Stored data
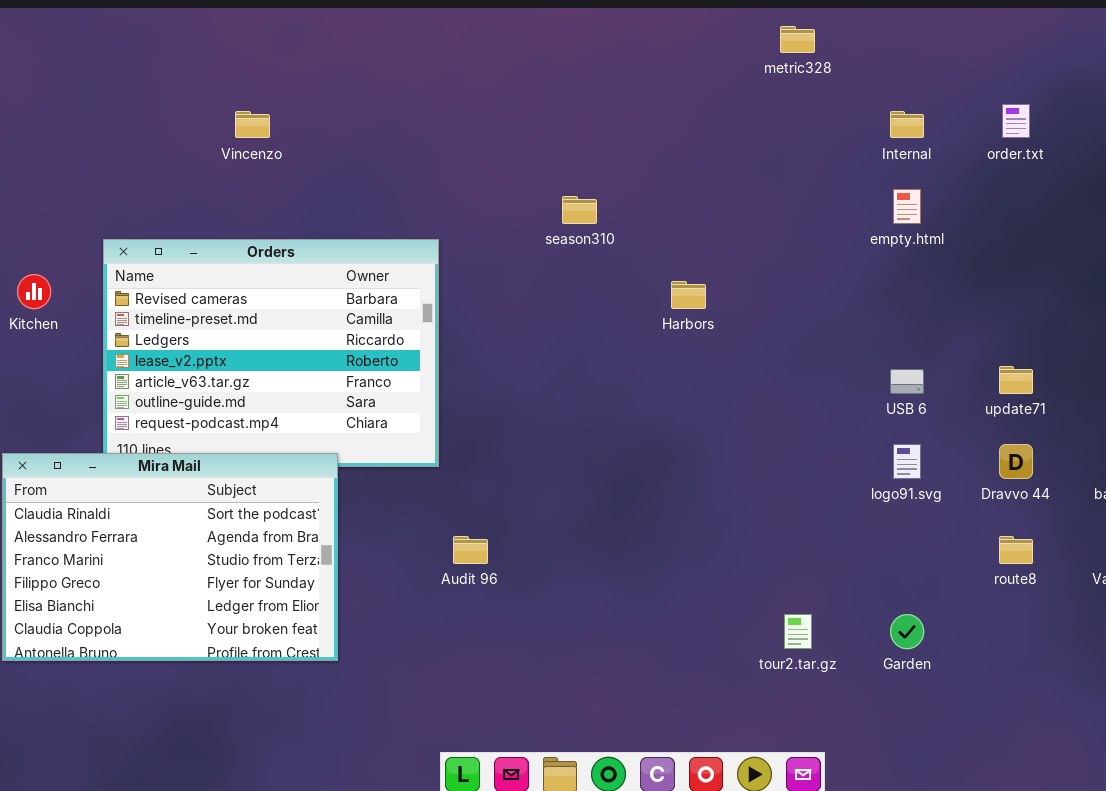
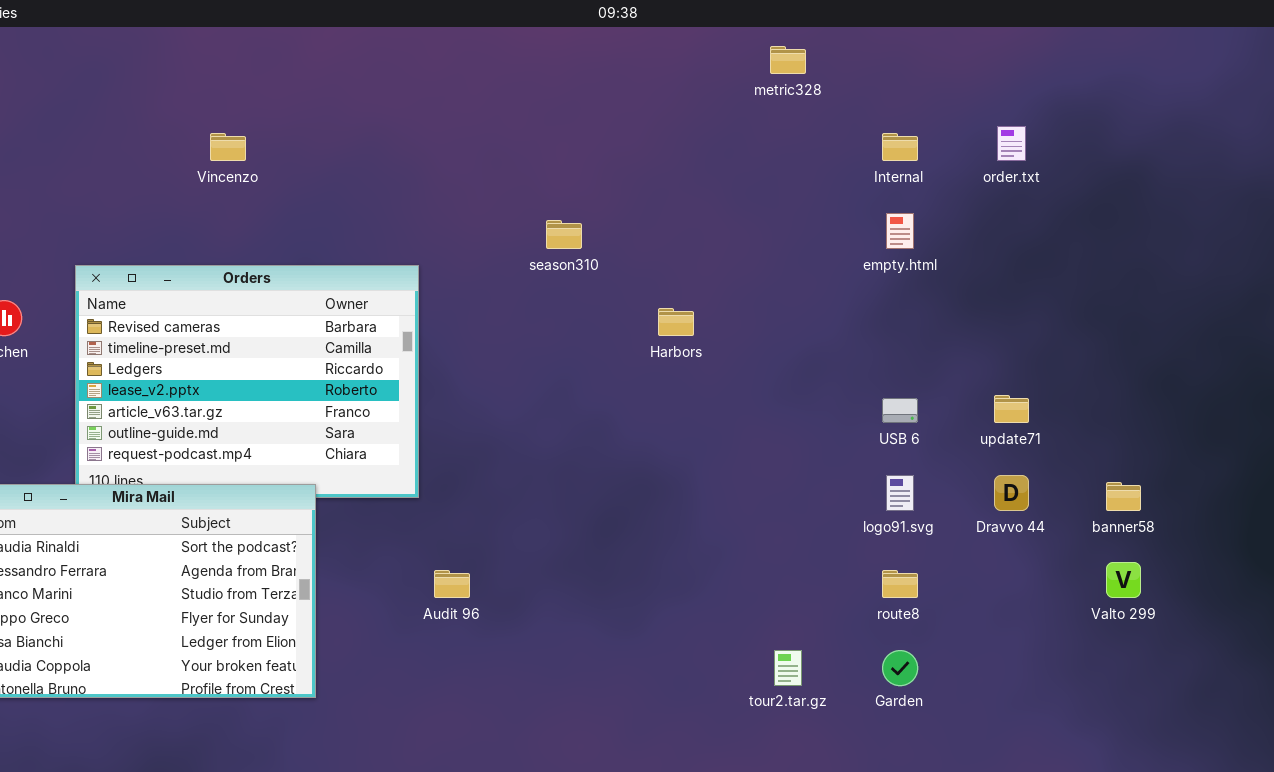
route8: [999,536,1033,564] -> [882,570,918,598], moved

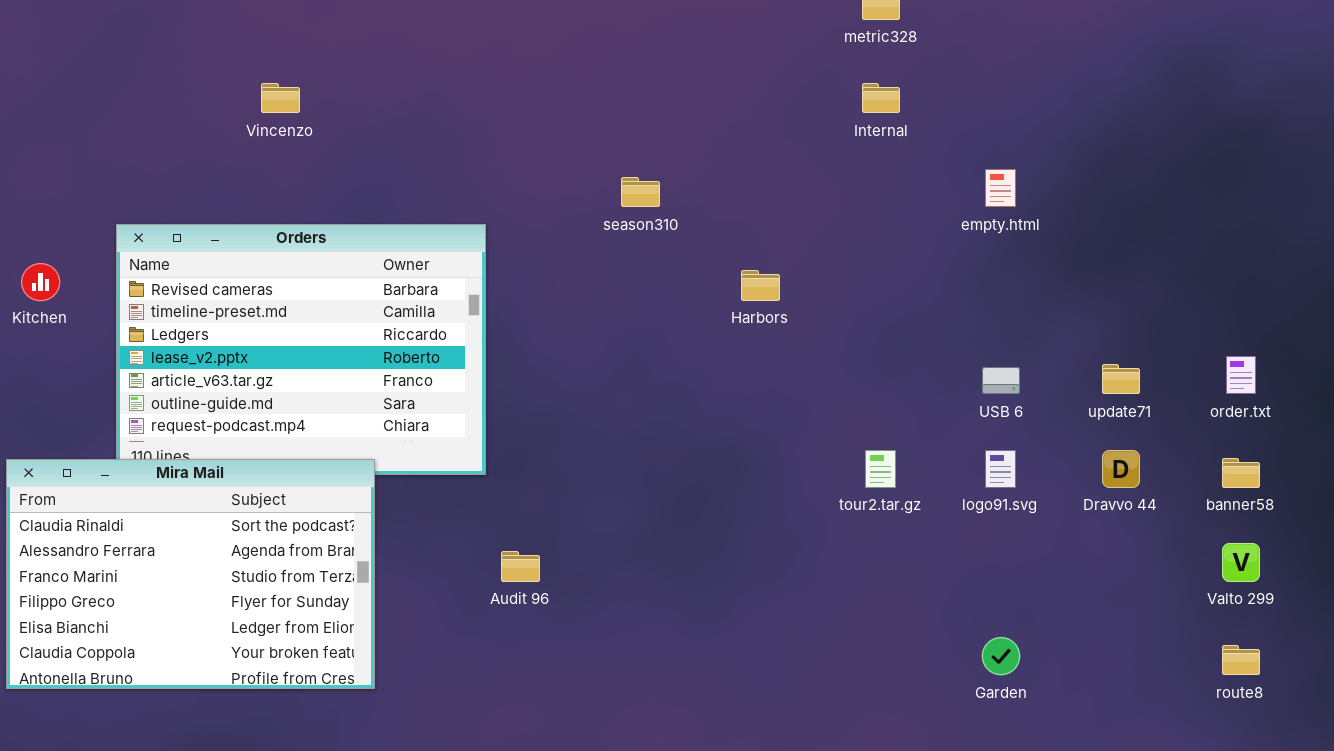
order.txt: [997,126,1026,161] -> [1226,356,1256,394], moved
Internal: [882,133,918,161] -> [862,83,900,113], moved
route8: [882,570,918,598] -> [1222,645,1260,675], moved
tour2.tar.gz: [774,650,802,686] -> [865,450,896,488], moved

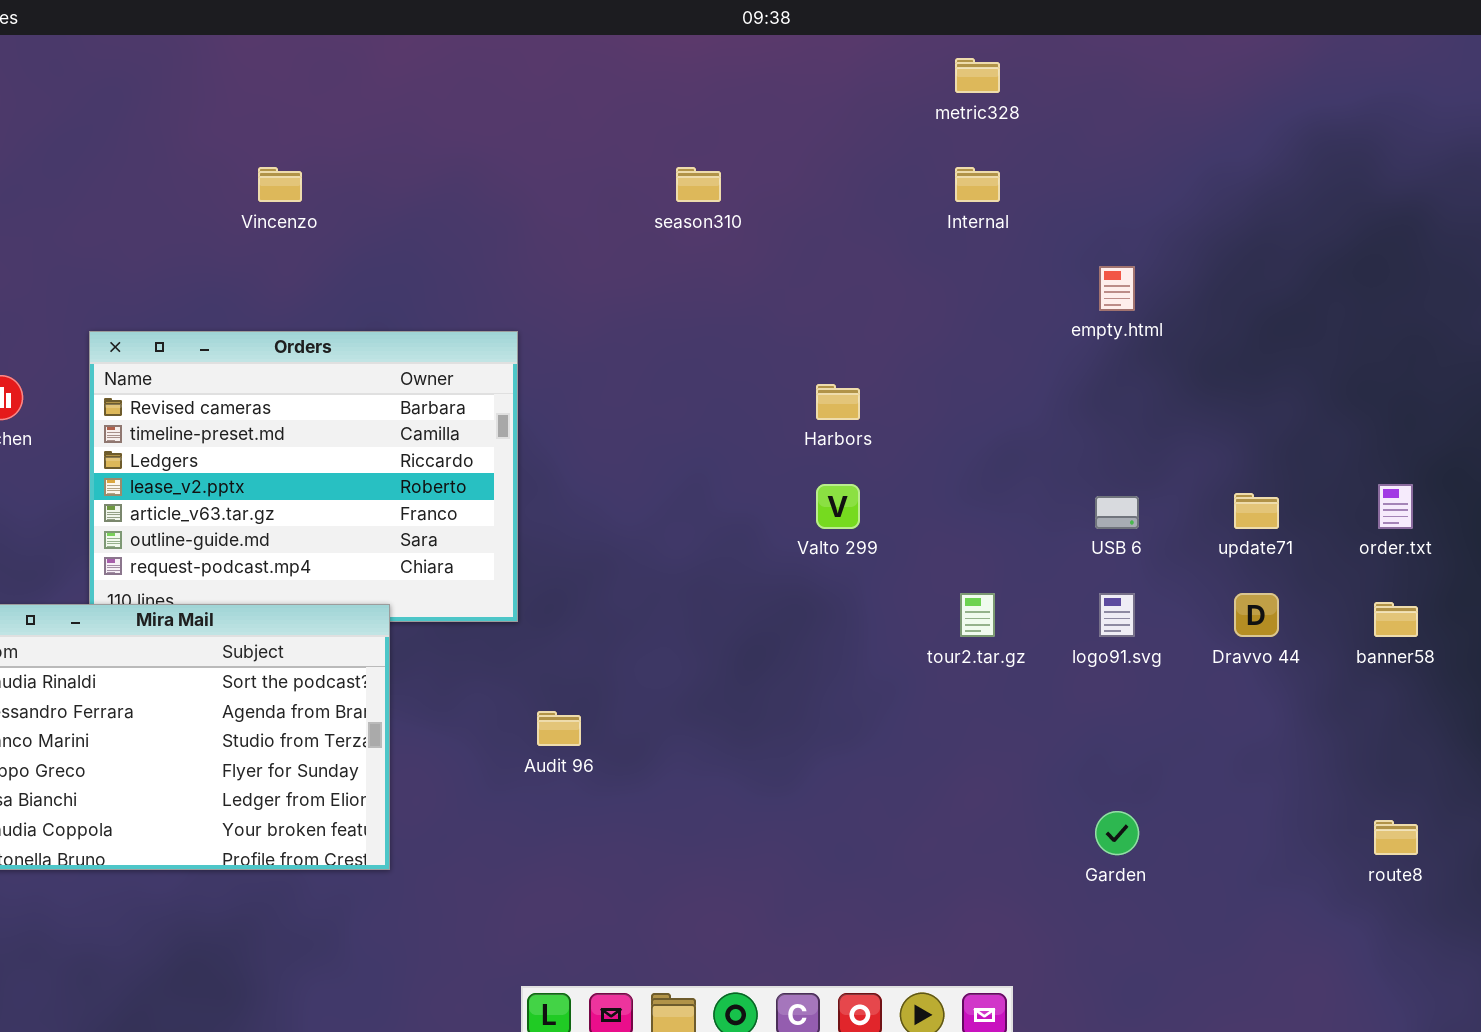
season310: [621,177,660,207] -> [676,167,721,202], moved
Valto 299: [1222,543,1260,582] -> [816,484,860,529], moved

_Assignment_
Copy all records exactly, no images.

_Solution to this exercise_
route8: [999,536,1033,564] -> [882,570,918,598], moved

order.txt: [997,126,1026,161] -> [1226,356,1256,394], moved
Internal: [882,133,918,161] -> [862,83,900,113], moved
route8: [882,570,918,598] -> [1222,645,1260,675], moved
tour2.tar.gz: [774,650,802,686] -> [865,450,896,488], moved

season310: [621,177,660,207] -> [676,167,721,202], moved
Valto 299: [1222,543,1260,582] -> [816,484,860,529], moved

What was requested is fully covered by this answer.